* TASK DETAILS *
Lines from the opening of the material through the line containing "red fork: 5 -> 7" must be duplicated word for word. Pictures are not.

=== DATASET EXTRACT ===

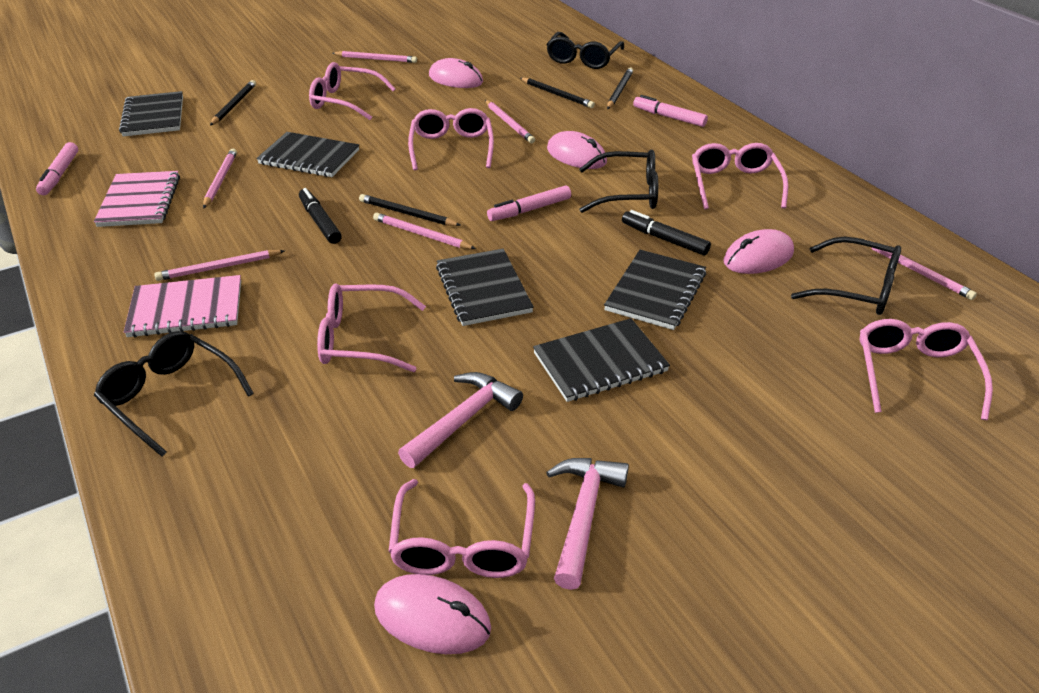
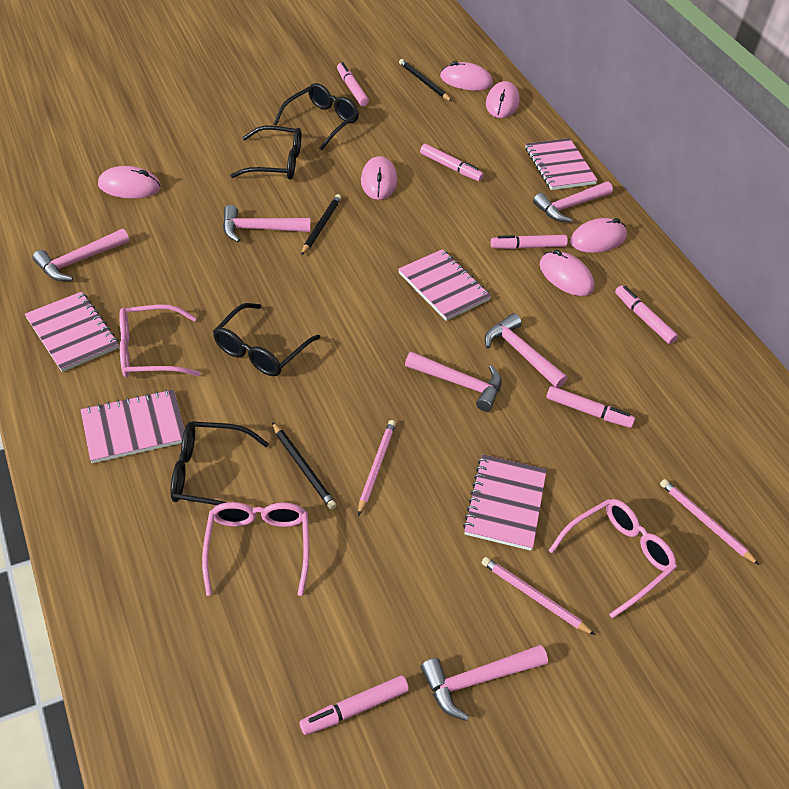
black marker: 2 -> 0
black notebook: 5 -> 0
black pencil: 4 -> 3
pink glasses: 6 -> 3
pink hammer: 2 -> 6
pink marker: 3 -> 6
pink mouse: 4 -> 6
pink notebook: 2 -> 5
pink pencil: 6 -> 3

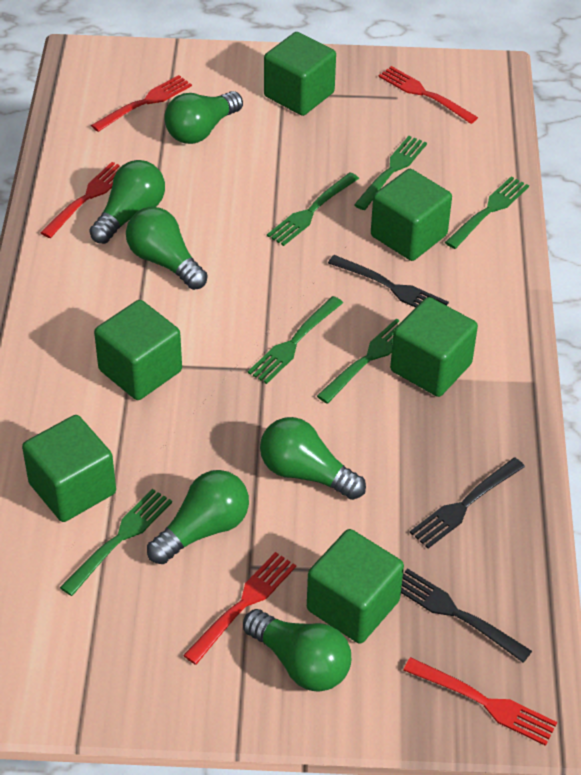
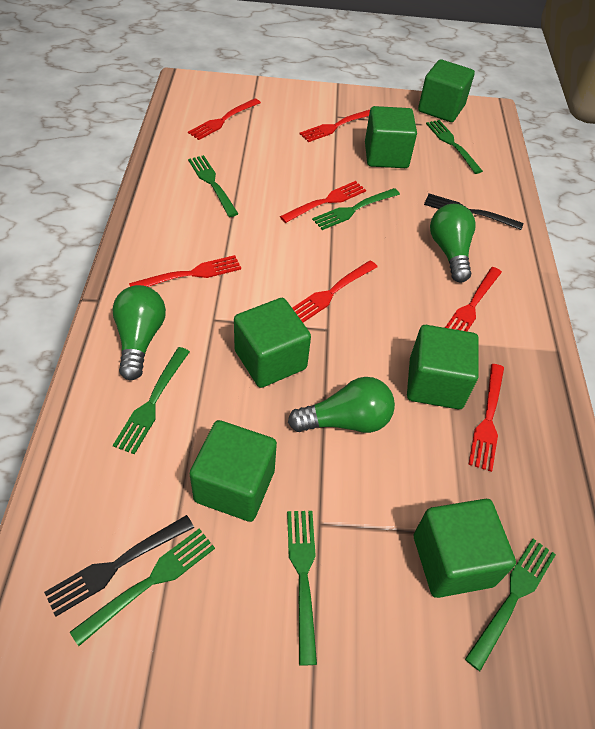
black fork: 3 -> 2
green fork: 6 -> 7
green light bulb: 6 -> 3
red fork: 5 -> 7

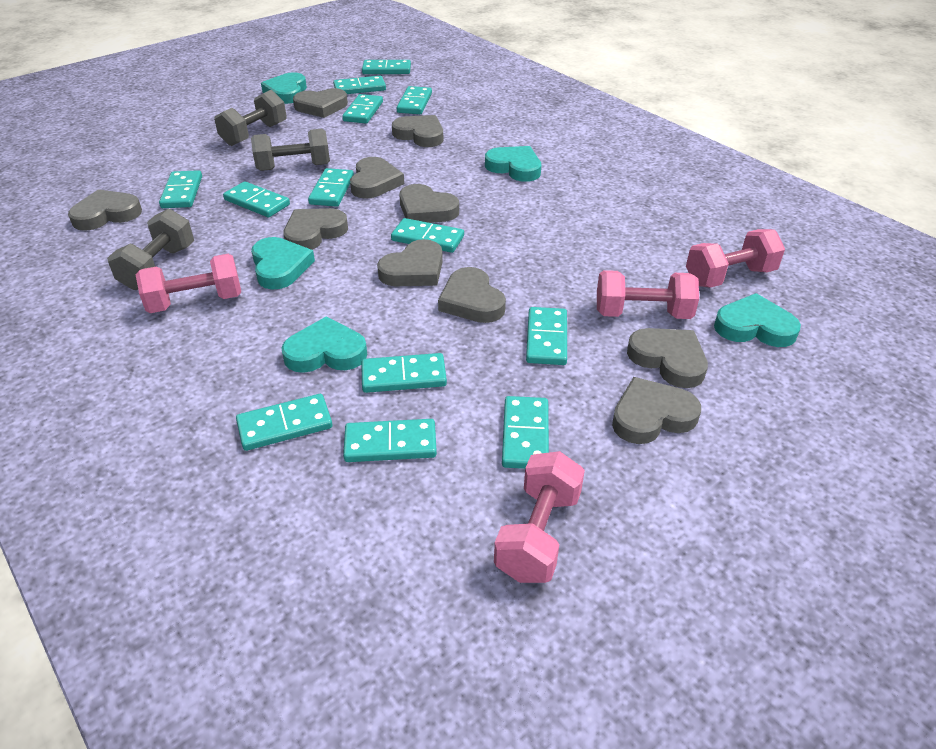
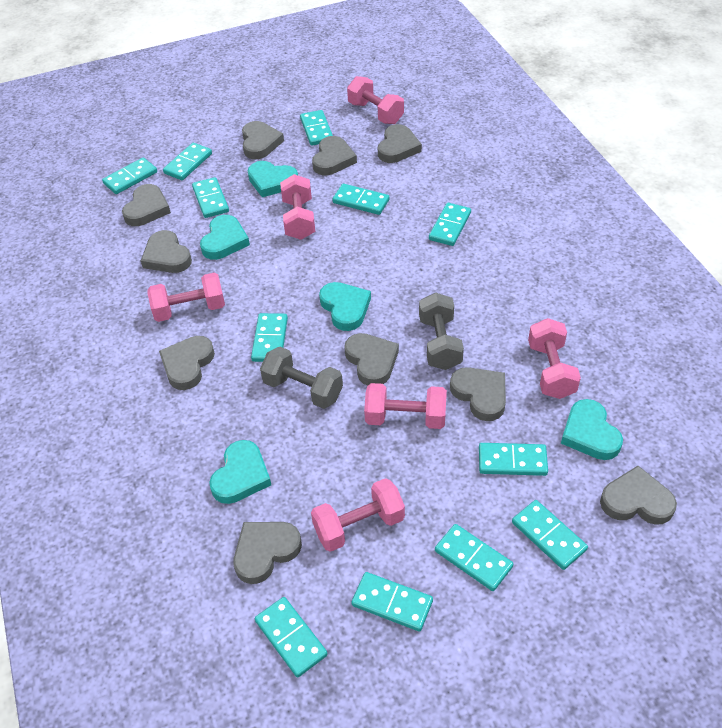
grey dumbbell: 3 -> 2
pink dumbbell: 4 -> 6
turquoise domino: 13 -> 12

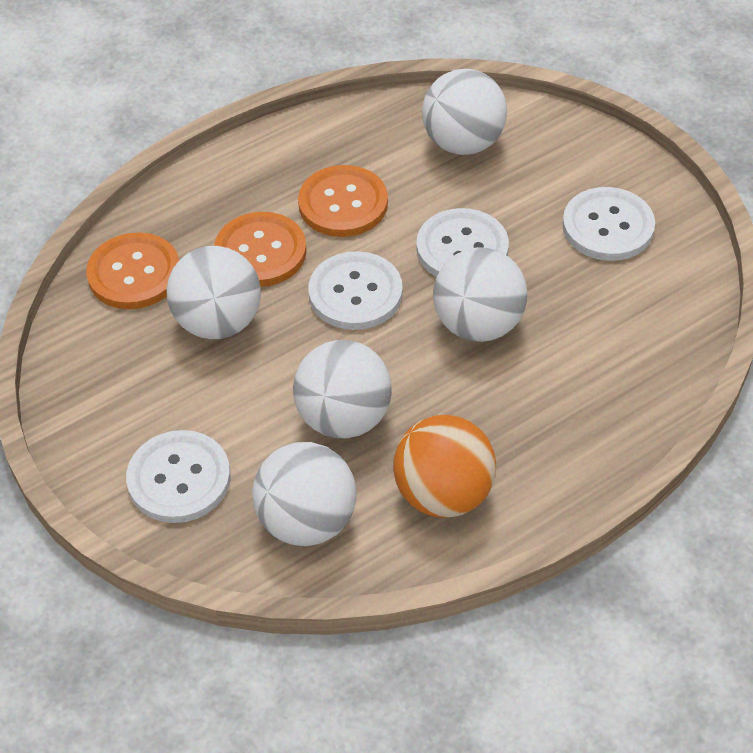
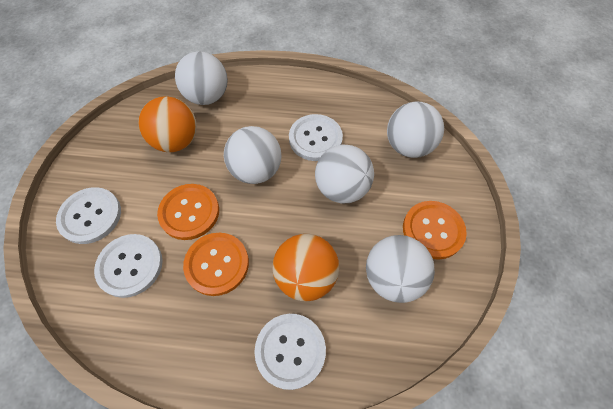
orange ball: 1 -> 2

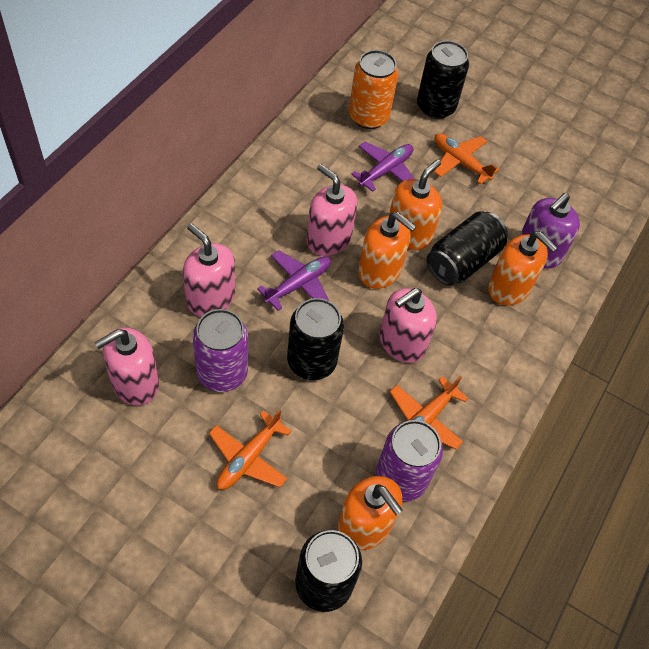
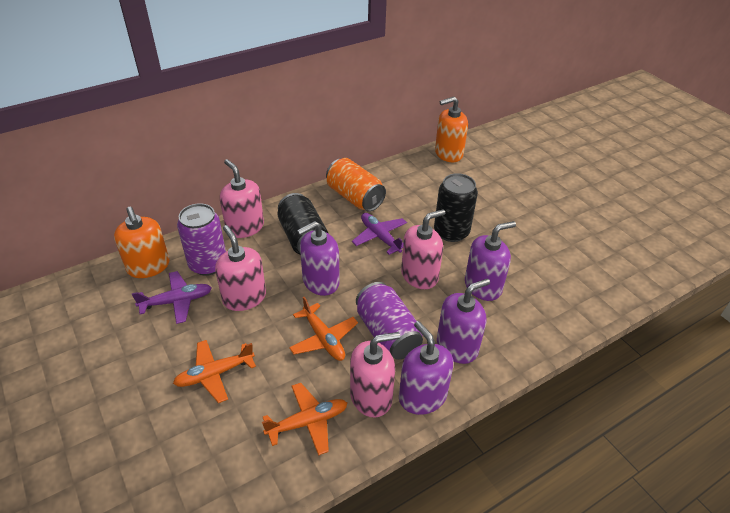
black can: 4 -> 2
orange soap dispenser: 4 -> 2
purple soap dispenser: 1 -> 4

===

* TASK RESULT *
black marker: 2 -> 0
black notebook: 5 -> 0
black pencil: 4 -> 3
pink glasses: 6 -> 3
pink hammer: 2 -> 6
pink marker: 3 -> 6
pink mouse: 4 -> 6
pink notebook: 2 -> 5
pink pencil: 6 -> 3

black fork: 3 -> 2
green fork: 6 -> 7
green light bulb: 6 -> 3
red fork: 5 -> 7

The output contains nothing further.